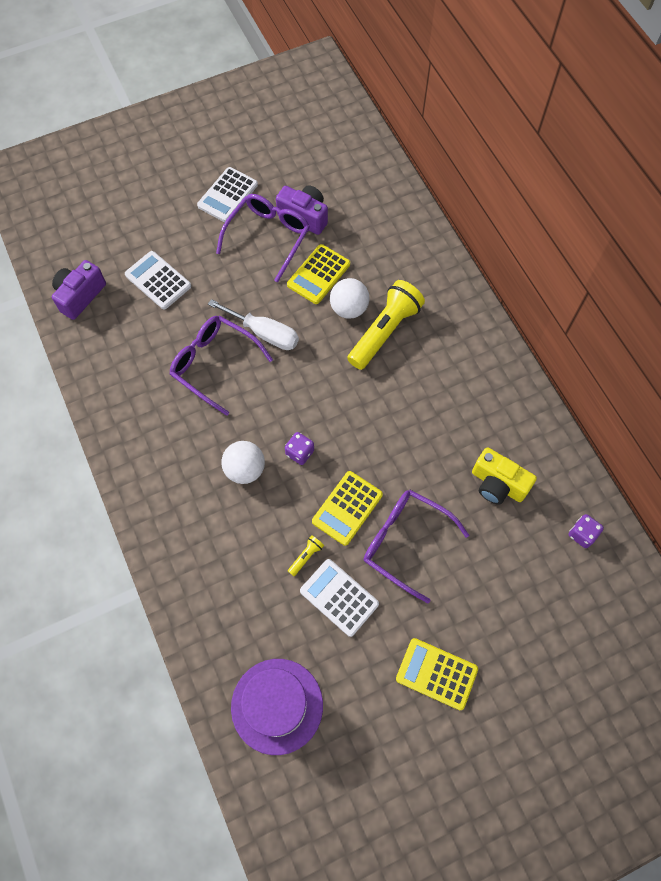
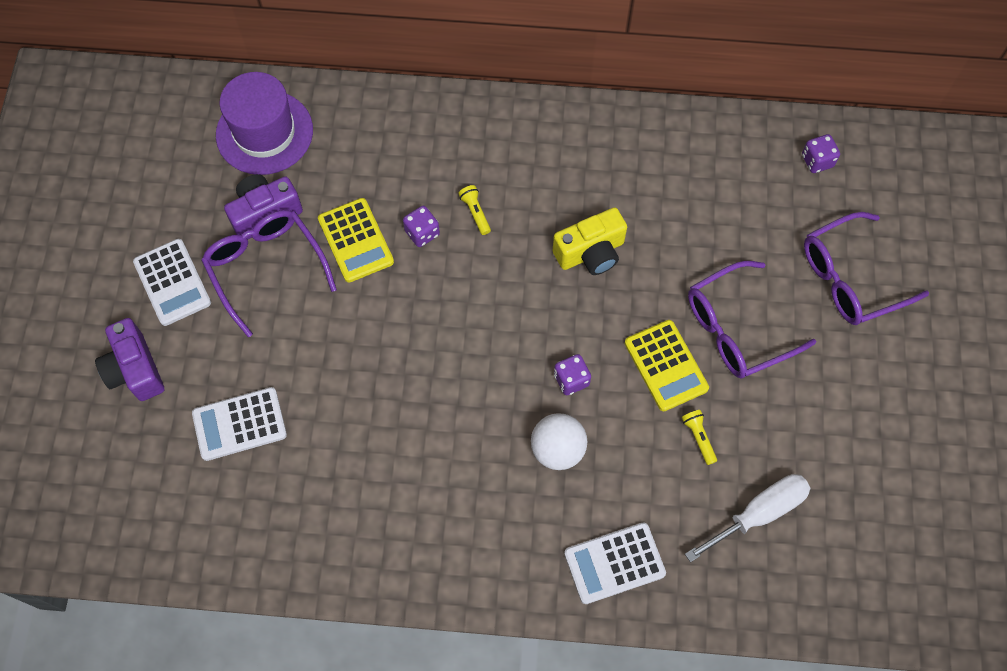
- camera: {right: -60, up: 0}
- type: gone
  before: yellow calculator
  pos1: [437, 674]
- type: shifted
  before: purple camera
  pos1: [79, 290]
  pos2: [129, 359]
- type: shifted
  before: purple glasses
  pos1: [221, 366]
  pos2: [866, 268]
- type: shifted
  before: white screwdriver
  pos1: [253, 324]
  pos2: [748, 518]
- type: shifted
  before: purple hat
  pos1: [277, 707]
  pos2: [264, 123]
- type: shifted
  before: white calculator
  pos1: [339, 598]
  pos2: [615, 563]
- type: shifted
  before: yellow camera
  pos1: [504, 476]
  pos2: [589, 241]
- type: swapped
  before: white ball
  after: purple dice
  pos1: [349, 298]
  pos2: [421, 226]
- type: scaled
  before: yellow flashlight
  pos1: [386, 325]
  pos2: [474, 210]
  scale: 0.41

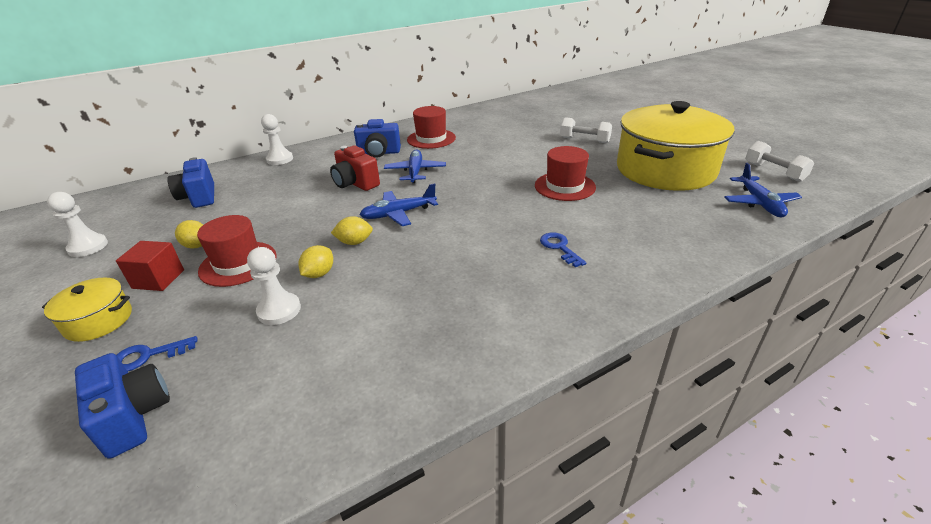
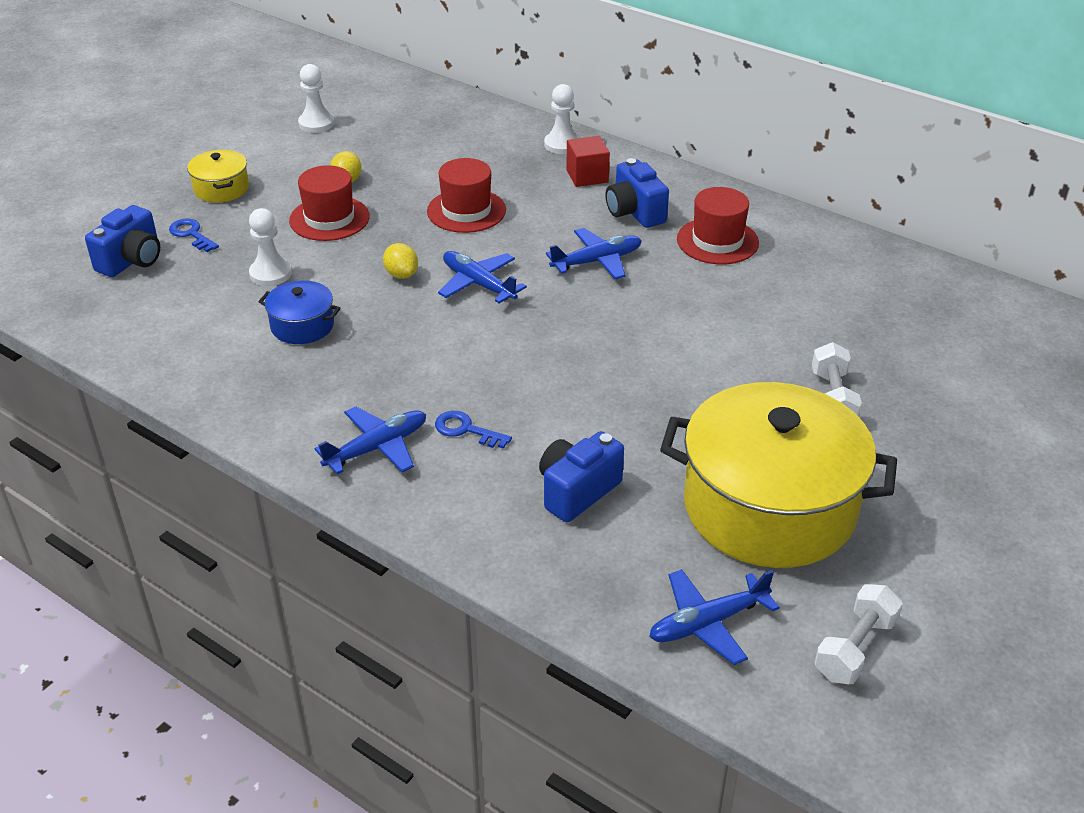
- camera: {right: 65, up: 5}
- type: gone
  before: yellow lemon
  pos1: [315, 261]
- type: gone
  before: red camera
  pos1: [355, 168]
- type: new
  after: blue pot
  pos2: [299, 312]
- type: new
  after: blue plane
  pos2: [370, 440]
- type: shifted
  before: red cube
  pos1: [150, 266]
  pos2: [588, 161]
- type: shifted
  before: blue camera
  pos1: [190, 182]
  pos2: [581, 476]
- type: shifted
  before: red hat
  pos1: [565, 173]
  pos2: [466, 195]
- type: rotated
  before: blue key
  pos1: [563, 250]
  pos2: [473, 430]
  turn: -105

= = = =

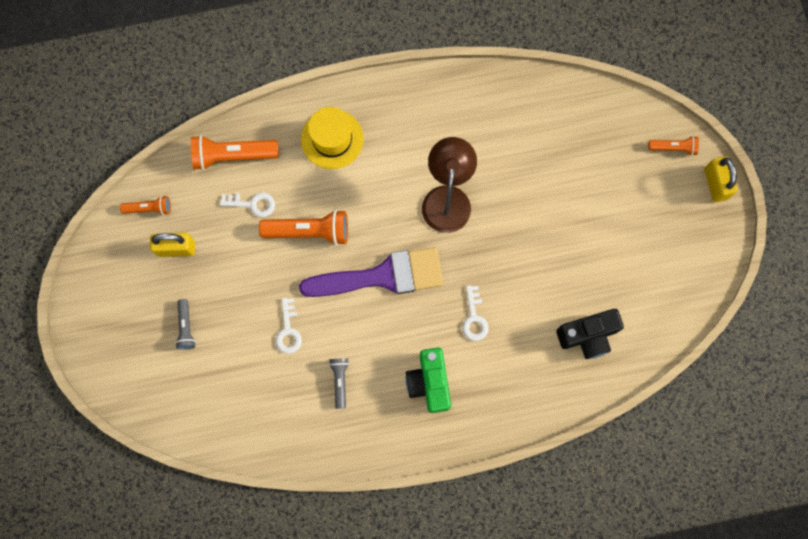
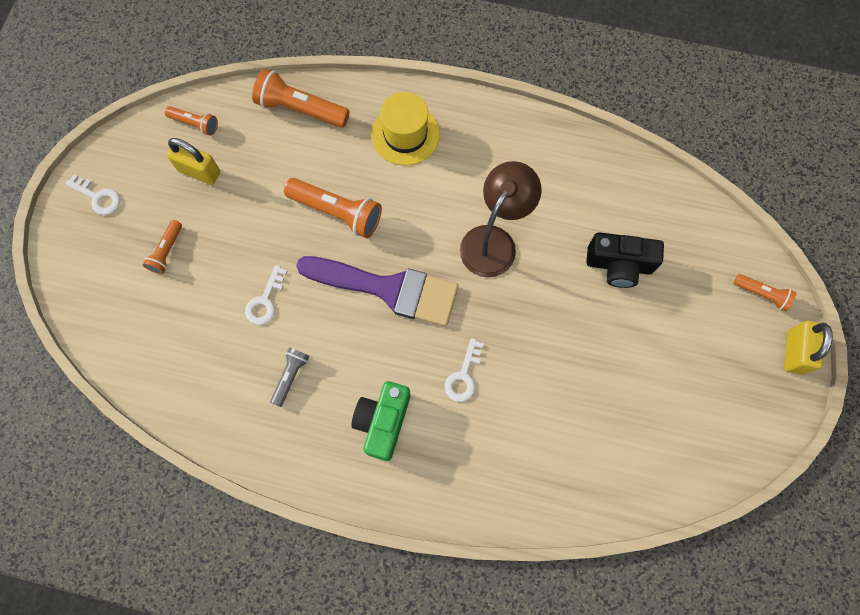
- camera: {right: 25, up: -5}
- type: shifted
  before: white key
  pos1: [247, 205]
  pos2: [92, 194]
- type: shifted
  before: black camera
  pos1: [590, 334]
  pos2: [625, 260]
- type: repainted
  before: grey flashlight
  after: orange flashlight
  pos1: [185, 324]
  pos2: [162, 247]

= = = =

Scan the entries above. Copy each line that has the string "calculator".

  before: yellow calculator
  before: white calculator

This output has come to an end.